__TASK INPUT__
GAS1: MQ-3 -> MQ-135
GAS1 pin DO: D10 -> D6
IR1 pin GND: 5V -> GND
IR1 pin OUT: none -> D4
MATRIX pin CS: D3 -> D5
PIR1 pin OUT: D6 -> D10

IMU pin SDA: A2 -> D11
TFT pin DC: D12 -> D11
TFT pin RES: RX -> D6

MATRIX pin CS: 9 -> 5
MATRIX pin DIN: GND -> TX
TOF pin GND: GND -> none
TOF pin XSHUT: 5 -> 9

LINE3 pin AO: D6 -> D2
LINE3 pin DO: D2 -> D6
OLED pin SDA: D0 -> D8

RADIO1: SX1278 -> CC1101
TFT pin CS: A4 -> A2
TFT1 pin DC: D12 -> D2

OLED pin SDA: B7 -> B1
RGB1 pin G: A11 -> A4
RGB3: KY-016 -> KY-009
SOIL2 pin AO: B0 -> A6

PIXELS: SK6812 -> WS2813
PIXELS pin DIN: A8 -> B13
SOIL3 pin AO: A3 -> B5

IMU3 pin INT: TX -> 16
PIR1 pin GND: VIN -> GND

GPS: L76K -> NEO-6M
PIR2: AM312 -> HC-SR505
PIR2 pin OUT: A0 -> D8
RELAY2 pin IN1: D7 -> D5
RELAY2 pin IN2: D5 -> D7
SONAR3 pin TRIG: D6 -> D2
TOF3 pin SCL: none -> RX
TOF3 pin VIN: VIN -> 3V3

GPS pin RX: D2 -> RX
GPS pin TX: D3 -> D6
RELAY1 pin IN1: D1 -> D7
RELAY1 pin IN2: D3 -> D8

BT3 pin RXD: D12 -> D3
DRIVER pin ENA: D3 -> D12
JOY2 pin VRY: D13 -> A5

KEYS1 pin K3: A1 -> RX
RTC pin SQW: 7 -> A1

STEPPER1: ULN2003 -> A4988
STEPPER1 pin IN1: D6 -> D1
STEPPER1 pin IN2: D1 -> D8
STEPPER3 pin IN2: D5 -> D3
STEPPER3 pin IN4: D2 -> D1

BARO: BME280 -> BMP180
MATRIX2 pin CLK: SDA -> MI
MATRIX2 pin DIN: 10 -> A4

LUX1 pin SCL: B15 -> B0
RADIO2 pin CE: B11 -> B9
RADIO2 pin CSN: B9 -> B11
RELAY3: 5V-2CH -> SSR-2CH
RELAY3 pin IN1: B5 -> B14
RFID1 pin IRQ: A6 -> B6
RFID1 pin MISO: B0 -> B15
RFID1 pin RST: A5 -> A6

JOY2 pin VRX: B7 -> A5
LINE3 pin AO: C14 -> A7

__THE TASK__
Whenever the string "none" occurs in a line of the entries above, copy that line.

__WRITTEN SOLUTION__
IR1 pin OUT: none -> D4
TOF pin GND: GND -> none
TOF3 pin SCL: none -> RX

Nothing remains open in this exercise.